[Material for this task Boundary: Start]

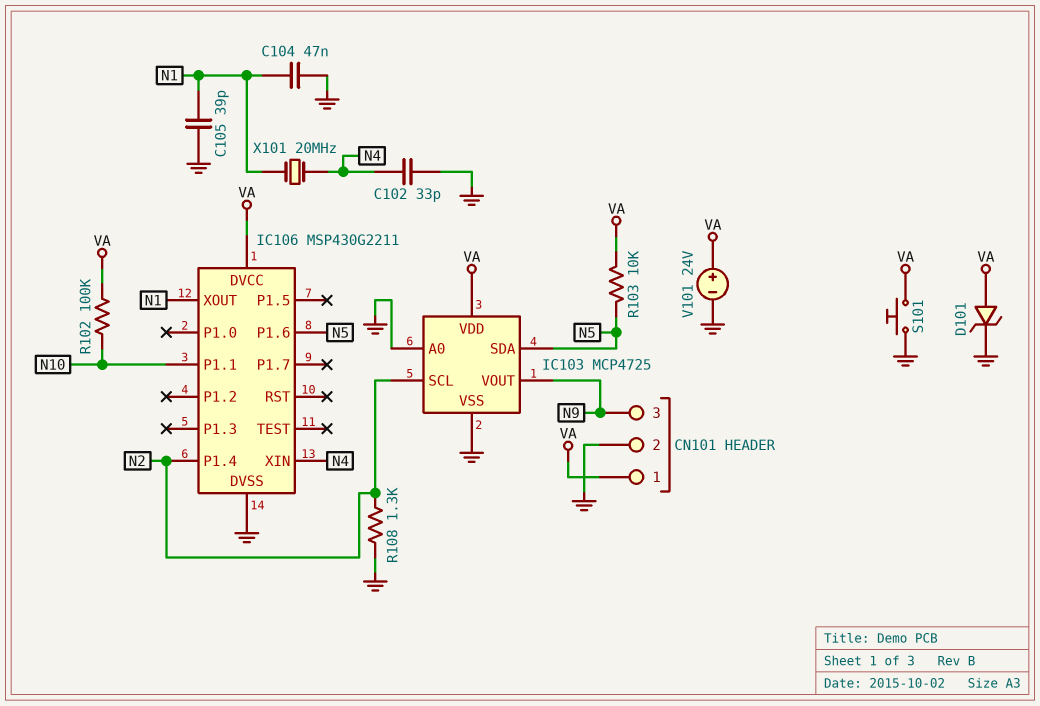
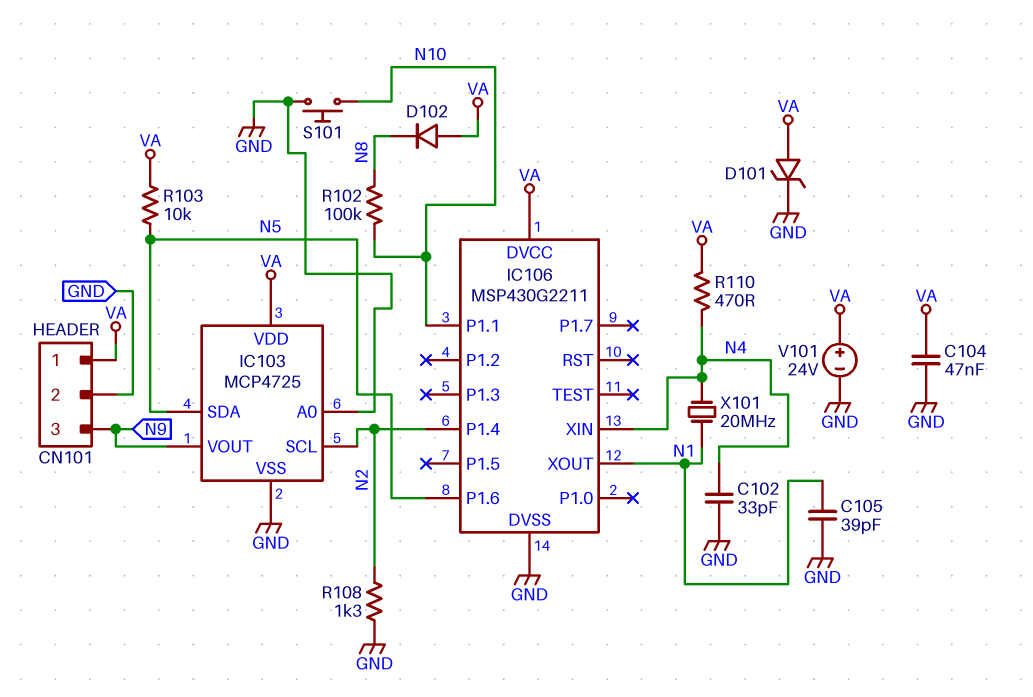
C104: 47nF (GND, N1) -> 47nF (GND, VA)
D102: none -> diode (A VA, K N8)
R102: 100k (N10, VA) -> 100k (N8, N10)
R110: none -> 470 (N4, VA)
S101: button (GND, VA) -> button (GND, N10)

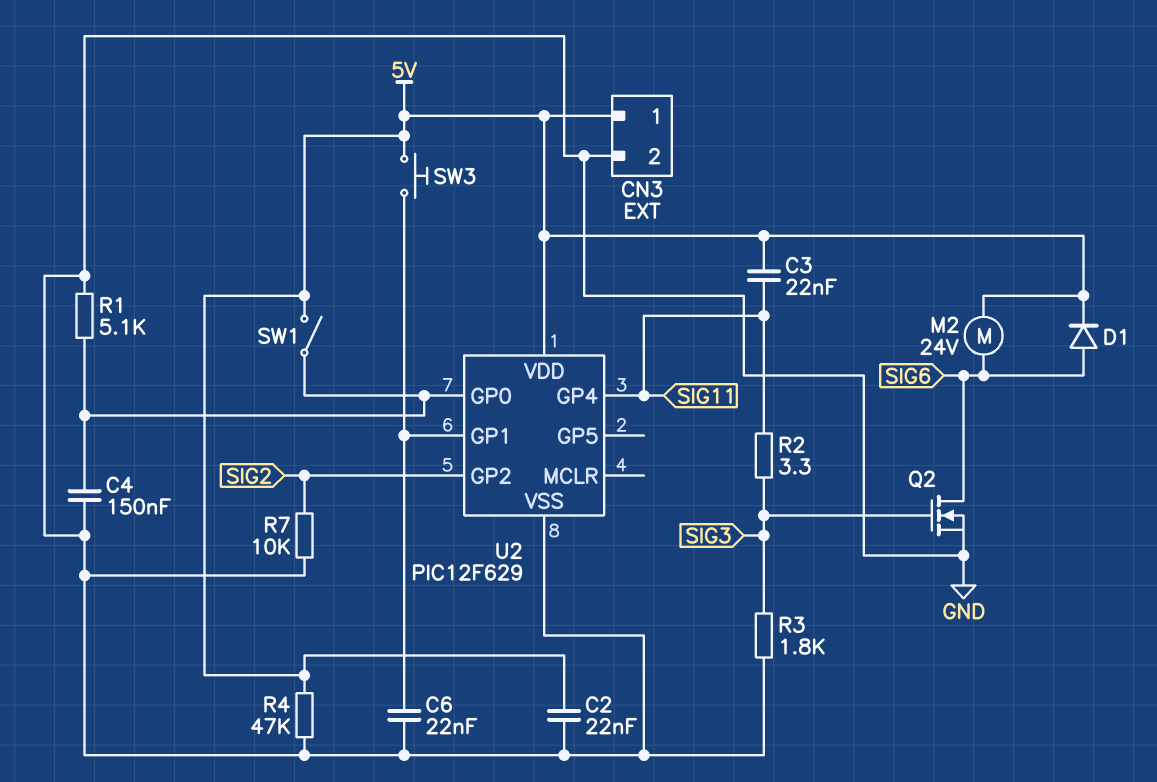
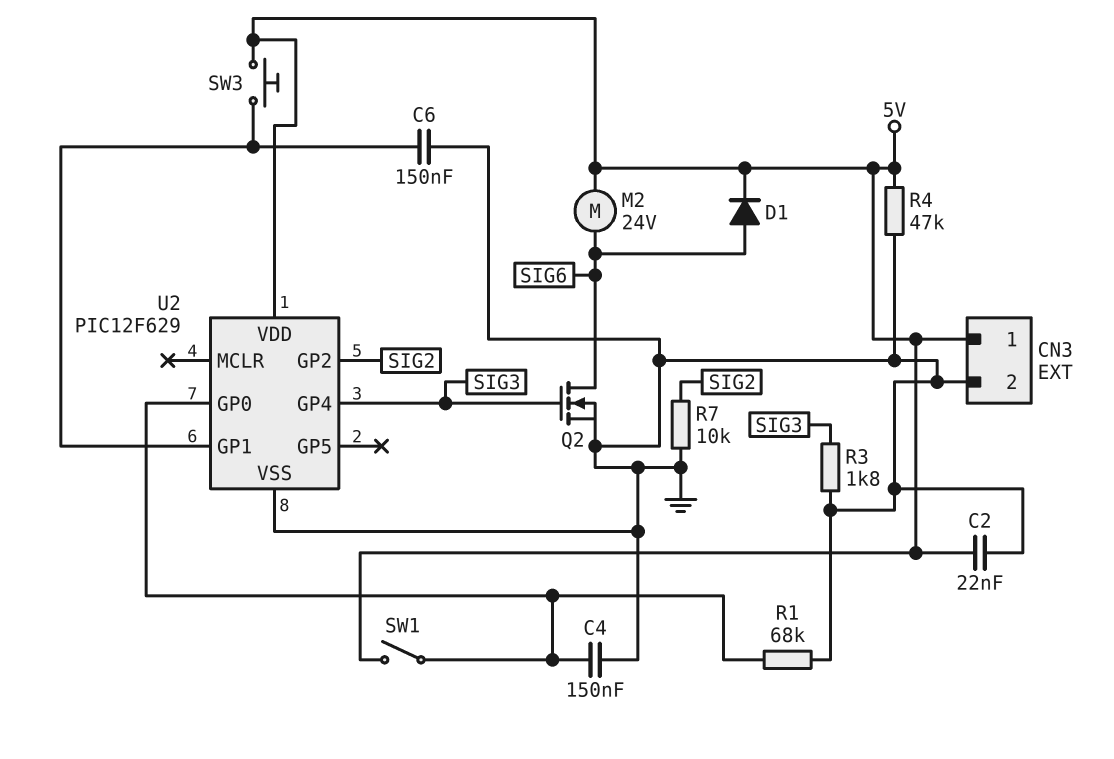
C3: 22nF (5V, SIG11) -> none
C6: 22nF (GND, U2/GP1) -> 150nF (GND, U2/GP1)
R1: 5.1k (GND, U2/GP0) -> 68k (GND, U2/GP0)
R2: 3.3 (SIG3, SIG11) -> none
U2 pin GP4: SIG11 -> SIG3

[Material for this task Boundary: End]

Exercise description
In your transcription of the listing above, match each line exactly and include no pictures.

Result below
C104: 47nF (GND, N1) -> 47nF (GND, VA)
D102: none -> diode (A VA, K N8)
R102: 100k (N10, VA) -> 100k (N8, N10)
R110: none -> 470 (N4, VA)
S101: button (GND, VA) -> button (GND, N10)

C3: 22nF (5V, SIG11) -> none
C6: 22nF (GND, U2/GP1) -> 150nF (GND, U2/GP1)
R1: 5.1k (GND, U2/GP0) -> 68k (GND, U2/GP0)
R2: 3.3 (SIG3, SIG11) -> none
U2 pin GP4: SIG11 -> SIG3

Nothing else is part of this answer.